> **Required work**: With the line containing "Q3: PNP BD140" as the start and the line containing "R1: 22k (N003, N022) -> 22k (GND, N003)" as the end, transcribe that span of the entries below exactly, including both.

Itemized modification records
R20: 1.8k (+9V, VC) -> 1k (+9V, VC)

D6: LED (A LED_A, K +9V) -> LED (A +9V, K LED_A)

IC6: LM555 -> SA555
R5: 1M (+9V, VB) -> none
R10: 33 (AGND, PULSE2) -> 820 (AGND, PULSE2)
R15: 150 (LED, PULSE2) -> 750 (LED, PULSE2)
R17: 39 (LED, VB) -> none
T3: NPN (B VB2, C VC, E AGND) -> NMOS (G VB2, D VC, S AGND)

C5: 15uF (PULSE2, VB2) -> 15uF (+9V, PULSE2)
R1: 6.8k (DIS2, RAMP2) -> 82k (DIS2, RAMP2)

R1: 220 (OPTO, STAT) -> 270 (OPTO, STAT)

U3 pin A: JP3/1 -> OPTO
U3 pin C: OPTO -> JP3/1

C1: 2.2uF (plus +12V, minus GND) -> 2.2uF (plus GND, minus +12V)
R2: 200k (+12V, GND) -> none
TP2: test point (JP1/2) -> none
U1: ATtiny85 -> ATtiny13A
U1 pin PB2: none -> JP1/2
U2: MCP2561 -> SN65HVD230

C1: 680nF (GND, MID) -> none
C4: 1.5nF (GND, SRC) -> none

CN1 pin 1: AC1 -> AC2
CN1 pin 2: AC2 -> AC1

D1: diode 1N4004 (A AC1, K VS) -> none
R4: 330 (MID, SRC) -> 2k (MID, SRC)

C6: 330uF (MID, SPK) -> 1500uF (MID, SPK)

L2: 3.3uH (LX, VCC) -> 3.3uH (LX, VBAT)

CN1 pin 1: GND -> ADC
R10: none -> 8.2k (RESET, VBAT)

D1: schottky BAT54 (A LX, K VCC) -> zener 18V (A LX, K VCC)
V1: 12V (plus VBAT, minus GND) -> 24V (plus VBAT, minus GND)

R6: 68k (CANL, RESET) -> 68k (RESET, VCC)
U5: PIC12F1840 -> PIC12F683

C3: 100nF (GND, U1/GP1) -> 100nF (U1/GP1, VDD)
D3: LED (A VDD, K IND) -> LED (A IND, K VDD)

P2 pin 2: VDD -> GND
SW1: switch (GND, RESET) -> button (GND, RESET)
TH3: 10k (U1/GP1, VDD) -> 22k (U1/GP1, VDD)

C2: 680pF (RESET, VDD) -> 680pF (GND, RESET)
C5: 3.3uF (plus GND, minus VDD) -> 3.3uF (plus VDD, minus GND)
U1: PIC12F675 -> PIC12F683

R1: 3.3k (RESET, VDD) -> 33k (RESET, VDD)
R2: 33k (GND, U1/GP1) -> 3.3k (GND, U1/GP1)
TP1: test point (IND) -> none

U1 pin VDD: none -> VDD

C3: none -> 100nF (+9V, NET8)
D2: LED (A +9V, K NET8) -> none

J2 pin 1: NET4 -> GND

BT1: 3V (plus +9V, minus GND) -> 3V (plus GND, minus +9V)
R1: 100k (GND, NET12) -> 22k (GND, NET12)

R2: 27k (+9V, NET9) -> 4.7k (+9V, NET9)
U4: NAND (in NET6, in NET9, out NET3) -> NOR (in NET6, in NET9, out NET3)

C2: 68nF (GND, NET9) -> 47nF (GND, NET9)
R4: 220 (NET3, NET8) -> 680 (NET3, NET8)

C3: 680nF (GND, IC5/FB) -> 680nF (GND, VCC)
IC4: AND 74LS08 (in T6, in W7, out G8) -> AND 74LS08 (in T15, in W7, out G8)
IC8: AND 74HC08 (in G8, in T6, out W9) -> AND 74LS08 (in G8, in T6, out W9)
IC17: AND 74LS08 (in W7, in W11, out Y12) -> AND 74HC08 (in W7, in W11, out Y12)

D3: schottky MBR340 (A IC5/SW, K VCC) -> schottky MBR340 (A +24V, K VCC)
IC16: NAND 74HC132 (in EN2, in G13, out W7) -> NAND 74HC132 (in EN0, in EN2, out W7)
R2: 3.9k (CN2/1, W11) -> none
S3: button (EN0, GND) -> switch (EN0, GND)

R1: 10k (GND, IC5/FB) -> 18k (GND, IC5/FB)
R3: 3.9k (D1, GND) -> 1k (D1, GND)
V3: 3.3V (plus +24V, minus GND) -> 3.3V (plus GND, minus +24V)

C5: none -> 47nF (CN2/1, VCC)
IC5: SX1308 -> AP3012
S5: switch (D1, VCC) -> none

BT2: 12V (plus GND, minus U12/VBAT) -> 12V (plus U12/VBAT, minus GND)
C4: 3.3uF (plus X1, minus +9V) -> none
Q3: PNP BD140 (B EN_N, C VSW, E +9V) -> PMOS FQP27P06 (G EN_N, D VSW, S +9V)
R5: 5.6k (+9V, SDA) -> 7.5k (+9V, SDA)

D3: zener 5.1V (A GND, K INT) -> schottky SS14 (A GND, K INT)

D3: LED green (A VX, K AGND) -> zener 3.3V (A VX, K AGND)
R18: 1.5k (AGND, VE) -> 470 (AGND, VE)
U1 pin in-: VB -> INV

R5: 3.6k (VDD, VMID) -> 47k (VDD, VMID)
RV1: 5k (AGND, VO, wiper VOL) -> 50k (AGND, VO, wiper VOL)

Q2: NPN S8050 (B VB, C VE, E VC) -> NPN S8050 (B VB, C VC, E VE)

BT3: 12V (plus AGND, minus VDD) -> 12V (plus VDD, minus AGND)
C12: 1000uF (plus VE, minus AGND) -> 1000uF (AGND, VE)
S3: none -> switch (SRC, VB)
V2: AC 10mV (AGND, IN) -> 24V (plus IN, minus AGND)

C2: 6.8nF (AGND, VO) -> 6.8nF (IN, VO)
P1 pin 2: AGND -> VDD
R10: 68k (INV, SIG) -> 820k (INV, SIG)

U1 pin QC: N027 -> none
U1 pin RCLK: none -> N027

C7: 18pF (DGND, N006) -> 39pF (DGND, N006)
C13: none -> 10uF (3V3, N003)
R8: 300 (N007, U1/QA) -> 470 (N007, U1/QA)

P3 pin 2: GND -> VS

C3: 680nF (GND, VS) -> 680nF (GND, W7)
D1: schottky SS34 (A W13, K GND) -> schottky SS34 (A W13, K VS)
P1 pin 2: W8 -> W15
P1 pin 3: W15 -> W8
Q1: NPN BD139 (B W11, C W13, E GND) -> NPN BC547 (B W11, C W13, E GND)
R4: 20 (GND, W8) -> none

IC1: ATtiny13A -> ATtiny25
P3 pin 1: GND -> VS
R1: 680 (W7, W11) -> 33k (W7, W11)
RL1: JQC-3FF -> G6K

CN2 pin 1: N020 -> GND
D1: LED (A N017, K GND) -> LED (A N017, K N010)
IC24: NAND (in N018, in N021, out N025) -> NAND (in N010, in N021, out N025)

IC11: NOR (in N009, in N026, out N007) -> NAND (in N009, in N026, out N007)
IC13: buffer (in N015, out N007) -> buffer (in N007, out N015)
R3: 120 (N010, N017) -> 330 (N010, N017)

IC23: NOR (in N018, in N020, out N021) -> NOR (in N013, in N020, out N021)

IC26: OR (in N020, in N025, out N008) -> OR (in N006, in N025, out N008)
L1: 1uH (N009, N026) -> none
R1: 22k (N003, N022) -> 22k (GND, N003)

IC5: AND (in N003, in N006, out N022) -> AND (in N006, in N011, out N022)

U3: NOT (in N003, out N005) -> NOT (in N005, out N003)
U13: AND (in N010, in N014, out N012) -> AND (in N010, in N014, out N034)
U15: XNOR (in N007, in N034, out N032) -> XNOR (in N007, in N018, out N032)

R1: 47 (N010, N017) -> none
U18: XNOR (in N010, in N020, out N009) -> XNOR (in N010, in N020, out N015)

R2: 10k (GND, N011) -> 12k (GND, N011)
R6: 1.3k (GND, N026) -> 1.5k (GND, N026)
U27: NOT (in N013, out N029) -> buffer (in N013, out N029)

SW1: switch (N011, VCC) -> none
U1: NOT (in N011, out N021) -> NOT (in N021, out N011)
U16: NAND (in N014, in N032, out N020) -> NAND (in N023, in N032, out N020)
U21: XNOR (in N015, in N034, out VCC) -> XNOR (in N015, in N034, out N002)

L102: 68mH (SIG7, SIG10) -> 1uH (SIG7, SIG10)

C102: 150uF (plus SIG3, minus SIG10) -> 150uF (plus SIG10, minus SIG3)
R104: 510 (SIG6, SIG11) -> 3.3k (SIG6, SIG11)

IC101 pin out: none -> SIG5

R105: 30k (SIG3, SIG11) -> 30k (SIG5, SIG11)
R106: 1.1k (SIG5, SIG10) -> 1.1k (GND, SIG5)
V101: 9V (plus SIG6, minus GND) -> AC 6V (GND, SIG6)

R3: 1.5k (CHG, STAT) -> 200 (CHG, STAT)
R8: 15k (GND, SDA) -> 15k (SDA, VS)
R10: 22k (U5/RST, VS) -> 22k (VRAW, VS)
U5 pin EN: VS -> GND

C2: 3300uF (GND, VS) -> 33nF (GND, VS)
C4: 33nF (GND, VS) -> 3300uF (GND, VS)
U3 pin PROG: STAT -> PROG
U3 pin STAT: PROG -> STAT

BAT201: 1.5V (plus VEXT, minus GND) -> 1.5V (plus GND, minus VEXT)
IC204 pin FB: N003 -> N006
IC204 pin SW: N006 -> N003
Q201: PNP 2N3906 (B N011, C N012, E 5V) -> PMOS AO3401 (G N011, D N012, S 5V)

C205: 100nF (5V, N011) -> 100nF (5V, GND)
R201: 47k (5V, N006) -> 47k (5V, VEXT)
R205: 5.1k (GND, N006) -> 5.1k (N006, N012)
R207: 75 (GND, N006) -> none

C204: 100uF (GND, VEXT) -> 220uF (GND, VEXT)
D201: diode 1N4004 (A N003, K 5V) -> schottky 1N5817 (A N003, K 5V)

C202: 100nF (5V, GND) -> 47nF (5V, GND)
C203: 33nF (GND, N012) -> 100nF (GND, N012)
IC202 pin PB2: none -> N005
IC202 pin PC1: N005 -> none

> **Solution**:
Q3: PNP BD140 (B EN_N, C VSW, E +9V) -> PMOS FQP27P06 (G EN_N, D VSW, S +9V)
R5: 5.6k (+9V, SDA) -> 7.5k (+9V, SDA)

D3: zener 5.1V (A GND, K INT) -> schottky SS14 (A GND, K INT)

D3: LED green (A VX, K AGND) -> zener 3.3V (A VX, K AGND)
R18: 1.5k (AGND, VE) -> 470 (AGND, VE)
U1 pin in-: VB -> INV

R5: 3.6k (VDD, VMID) -> 47k (VDD, VMID)
RV1: 5k (AGND, VO, wiper VOL) -> 50k (AGND, VO, wiper VOL)

Q2: NPN S8050 (B VB, C VE, E VC) -> NPN S8050 (B VB, C VC, E VE)

BT3: 12V (plus AGND, minus VDD) -> 12V (plus VDD, minus AGND)
C12: 1000uF (plus VE, minus AGND) -> 1000uF (AGND, VE)
S3: none -> switch (SRC, VB)
V2: AC 10mV (AGND, IN) -> 24V (plus IN, minus AGND)

C2: 6.8nF (AGND, VO) -> 6.8nF (IN, VO)
P1 pin 2: AGND -> VDD
R10: 68k (INV, SIG) -> 820k (INV, SIG)

U1 pin QC: N027 -> none
U1 pin RCLK: none -> N027

C7: 18pF (DGND, N006) -> 39pF (DGND, N006)
C13: none -> 10uF (3V3, N003)
R8: 300 (N007, U1/QA) -> 470 (N007, U1/QA)

P3 pin 2: GND -> VS

C3: 680nF (GND, VS) -> 680nF (GND, W7)
D1: schottky SS34 (A W13, K GND) -> schottky SS34 (A W13, K VS)
P1 pin 2: W8 -> W15
P1 pin 3: W15 -> W8
Q1: NPN BD139 (B W11, C W13, E GND) -> NPN BC547 (B W11, C W13, E GND)
R4: 20 (GND, W8) -> none

IC1: ATtiny13A -> ATtiny25
P3 pin 1: GND -> VS
R1: 680 (W7, W11) -> 33k (W7, W11)
RL1: JQC-3FF -> G6K

CN2 pin 1: N020 -> GND
D1: LED (A N017, K GND) -> LED (A N017, K N010)
IC24: NAND (in N018, in N021, out N025) -> NAND (in N010, in N021, out N025)

IC11: NOR (in N009, in N026, out N007) -> NAND (in N009, in N026, out N007)
IC13: buffer (in N015, out N007) -> buffer (in N007, out N015)
R3: 120 (N010, N017) -> 330 (N010, N017)

IC23: NOR (in N018, in N020, out N021) -> NOR (in N013, in N020, out N021)

IC26: OR (in N020, in N025, out N008) -> OR (in N006, in N025, out N008)
L1: 1uH (N009, N026) -> none
R1: 22k (N003, N022) -> 22k (GND, N003)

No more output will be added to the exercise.